### [PROBLEM STATEMENT]
The data below calls for an exact copy.
************
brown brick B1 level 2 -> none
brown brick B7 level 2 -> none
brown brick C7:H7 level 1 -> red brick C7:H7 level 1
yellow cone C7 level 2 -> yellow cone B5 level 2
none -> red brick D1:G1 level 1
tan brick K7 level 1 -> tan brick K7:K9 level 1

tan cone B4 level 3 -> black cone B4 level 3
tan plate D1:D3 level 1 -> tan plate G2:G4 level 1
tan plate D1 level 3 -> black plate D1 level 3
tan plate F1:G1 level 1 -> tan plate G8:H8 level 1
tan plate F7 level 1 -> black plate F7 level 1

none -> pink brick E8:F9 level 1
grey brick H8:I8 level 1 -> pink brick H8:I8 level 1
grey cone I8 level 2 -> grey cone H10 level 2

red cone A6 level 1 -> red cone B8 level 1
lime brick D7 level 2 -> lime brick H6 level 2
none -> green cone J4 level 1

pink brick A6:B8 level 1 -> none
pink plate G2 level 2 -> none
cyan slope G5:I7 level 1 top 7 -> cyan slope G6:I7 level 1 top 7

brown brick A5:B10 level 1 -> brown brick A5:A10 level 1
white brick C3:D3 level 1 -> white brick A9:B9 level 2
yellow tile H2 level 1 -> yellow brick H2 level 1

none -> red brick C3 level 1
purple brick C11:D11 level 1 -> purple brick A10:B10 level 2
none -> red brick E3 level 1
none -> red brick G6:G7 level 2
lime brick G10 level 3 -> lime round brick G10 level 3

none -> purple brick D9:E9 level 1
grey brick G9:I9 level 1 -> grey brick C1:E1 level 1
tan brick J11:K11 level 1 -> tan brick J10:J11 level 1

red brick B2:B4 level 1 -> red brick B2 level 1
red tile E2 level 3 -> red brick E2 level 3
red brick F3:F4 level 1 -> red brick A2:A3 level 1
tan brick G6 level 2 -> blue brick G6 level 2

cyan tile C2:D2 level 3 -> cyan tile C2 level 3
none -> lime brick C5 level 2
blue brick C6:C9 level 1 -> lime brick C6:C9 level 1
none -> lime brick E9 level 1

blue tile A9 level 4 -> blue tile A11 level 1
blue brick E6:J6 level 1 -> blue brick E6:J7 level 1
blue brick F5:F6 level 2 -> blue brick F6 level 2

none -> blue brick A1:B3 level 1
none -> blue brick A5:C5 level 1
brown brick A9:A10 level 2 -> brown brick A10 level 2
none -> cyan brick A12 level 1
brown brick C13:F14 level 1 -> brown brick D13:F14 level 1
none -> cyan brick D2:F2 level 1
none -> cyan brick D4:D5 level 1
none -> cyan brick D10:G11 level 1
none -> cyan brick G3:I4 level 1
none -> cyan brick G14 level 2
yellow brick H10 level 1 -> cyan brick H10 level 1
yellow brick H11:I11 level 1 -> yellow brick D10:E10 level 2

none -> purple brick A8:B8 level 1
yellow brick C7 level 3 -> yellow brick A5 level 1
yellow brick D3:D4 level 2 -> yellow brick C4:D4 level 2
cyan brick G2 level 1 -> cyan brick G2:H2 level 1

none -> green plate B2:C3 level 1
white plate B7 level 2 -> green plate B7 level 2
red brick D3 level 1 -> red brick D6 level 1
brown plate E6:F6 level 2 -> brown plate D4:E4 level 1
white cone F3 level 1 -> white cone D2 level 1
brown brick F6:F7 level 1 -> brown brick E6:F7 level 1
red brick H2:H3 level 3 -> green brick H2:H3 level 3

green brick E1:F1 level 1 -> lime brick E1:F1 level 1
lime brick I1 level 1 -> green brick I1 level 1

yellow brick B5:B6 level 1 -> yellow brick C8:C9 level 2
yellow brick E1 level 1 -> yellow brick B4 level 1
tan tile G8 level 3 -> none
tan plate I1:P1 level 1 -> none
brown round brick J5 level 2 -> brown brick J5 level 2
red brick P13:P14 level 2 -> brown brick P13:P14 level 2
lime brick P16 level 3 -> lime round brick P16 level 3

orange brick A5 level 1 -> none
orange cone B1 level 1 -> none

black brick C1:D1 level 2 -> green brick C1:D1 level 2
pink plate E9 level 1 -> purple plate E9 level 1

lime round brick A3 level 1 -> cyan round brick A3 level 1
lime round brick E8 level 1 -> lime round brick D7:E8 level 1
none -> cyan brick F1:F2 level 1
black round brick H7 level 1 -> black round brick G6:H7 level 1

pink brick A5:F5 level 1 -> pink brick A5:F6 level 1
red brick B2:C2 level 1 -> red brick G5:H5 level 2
************
### [TASK RESPONSE]
brown brick B1 level 2 -> none
brown brick B7 level 2 -> none
brown brick C7:H7 level 1 -> red brick C7:H7 level 1
yellow cone C7 level 2 -> yellow cone B5 level 2
none -> red brick D1:G1 level 1
tan brick K7 level 1 -> tan brick K7:K9 level 1

tan cone B4 level 3 -> black cone B4 level 3
tan plate D1:D3 level 1 -> tan plate G2:G4 level 1
tan plate D1 level 3 -> black plate D1 level 3
tan plate F1:G1 level 1 -> tan plate G8:H8 level 1
tan plate F7 level 1 -> black plate F7 level 1

none -> pink brick E8:F9 level 1
grey brick H8:I8 level 1 -> pink brick H8:I8 level 1
grey cone I8 level 2 -> grey cone H10 level 2

red cone A6 level 1 -> red cone B8 level 1
lime brick D7 level 2 -> lime brick H6 level 2
none -> green cone J4 level 1

pink brick A6:B8 level 1 -> none
pink plate G2 level 2 -> none
cyan slope G5:I7 level 1 top 7 -> cyan slope G6:I7 level 1 top 7

brown brick A5:B10 level 1 -> brown brick A5:A10 level 1
white brick C3:D3 level 1 -> white brick A9:B9 level 2
yellow tile H2 level 1 -> yellow brick H2 level 1

none -> red brick C3 level 1
purple brick C11:D11 level 1 -> purple brick A10:B10 level 2
none -> red brick E3 level 1
none -> red brick G6:G7 level 2
lime brick G10 level 3 -> lime round brick G10 level 3

none -> purple brick D9:E9 level 1
grey brick G9:I9 level 1 -> grey brick C1:E1 level 1
tan brick J11:K11 level 1 -> tan brick J10:J11 level 1

red brick B2:B4 level 1 -> red brick B2 level 1
red tile E2 level 3 -> red brick E2 level 3
red brick F3:F4 level 1 -> red brick A2:A3 level 1
tan brick G6 level 2 -> blue brick G6 level 2

cyan tile C2:D2 level 3 -> cyan tile C2 level 3
none -> lime brick C5 level 2
blue brick C6:C9 level 1 -> lime brick C6:C9 level 1
none -> lime brick E9 level 1

blue tile A9 level 4 -> blue tile A11 level 1
blue brick E6:J6 level 1 -> blue brick E6:J7 level 1
blue brick F5:F6 level 2 -> blue brick F6 level 2

none -> blue brick A1:B3 level 1
none -> blue brick A5:C5 level 1
brown brick A9:A10 level 2 -> brown brick A10 level 2
none -> cyan brick A12 level 1
brown brick C13:F14 level 1 -> brown brick D13:F14 level 1
none -> cyan brick D2:F2 level 1
none -> cyan brick D4:D5 level 1
none -> cyan brick D10:G11 level 1
none -> cyan brick G3:I4 level 1
none -> cyan brick G14 level 2
yellow brick H10 level 1 -> cyan brick H10 level 1
yellow brick H11:I11 level 1 -> yellow brick D10:E10 level 2

none -> purple brick A8:B8 level 1
yellow brick C7 level 3 -> yellow brick A5 level 1
yellow brick D3:D4 level 2 -> yellow brick C4:D4 level 2
cyan brick G2 level 1 -> cyan brick G2:H2 level 1

none -> green plate B2:C3 level 1
white plate B7 level 2 -> green plate B7 level 2
red brick D3 level 1 -> red brick D6 level 1
brown plate E6:F6 level 2 -> brown plate D4:E4 level 1
white cone F3 level 1 -> white cone D2 level 1
brown brick F6:F7 level 1 -> brown brick E6:F7 level 1
red brick H2:H3 level 3 -> green brick H2:H3 level 3

green brick E1:F1 level 1 -> lime brick E1:F1 level 1
lime brick I1 level 1 -> green brick I1 level 1

yellow brick B5:B6 level 1 -> yellow brick C8:C9 level 2
yellow brick E1 level 1 -> yellow brick B4 level 1
tan tile G8 level 3 -> none
tan plate I1:P1 level 1 -> none
brown round brick J5 level 2 -> brown brick J5 level 2
red brick P13:P14 level 2 -> brown brick P13:P14 level 2
lime brick P16 level 3 -> lime round brick P16 level 3

orange brick A5 level 1 -> none
orange cone B1 level 1 -> none

black brick C1:D1 level 2 -> green brick C1:D1 level 2
pink plate E9 level 1 -> purple plate E9 level 1

lime round brick A3 level 1 -> cyan round brick A3 level 1
lime round brick E8 level 1 -> lime round brick D7:E8 level 1
none -> cyan brick F1:F2 level 1
black round brick H7 level 1 -> black round brick G6:H7 level 1

pink brick A5:F5 level 1 -> pink brick A5:F6 level 1
red brick B2:C2 level 1 -> red brick G5:H5 level 2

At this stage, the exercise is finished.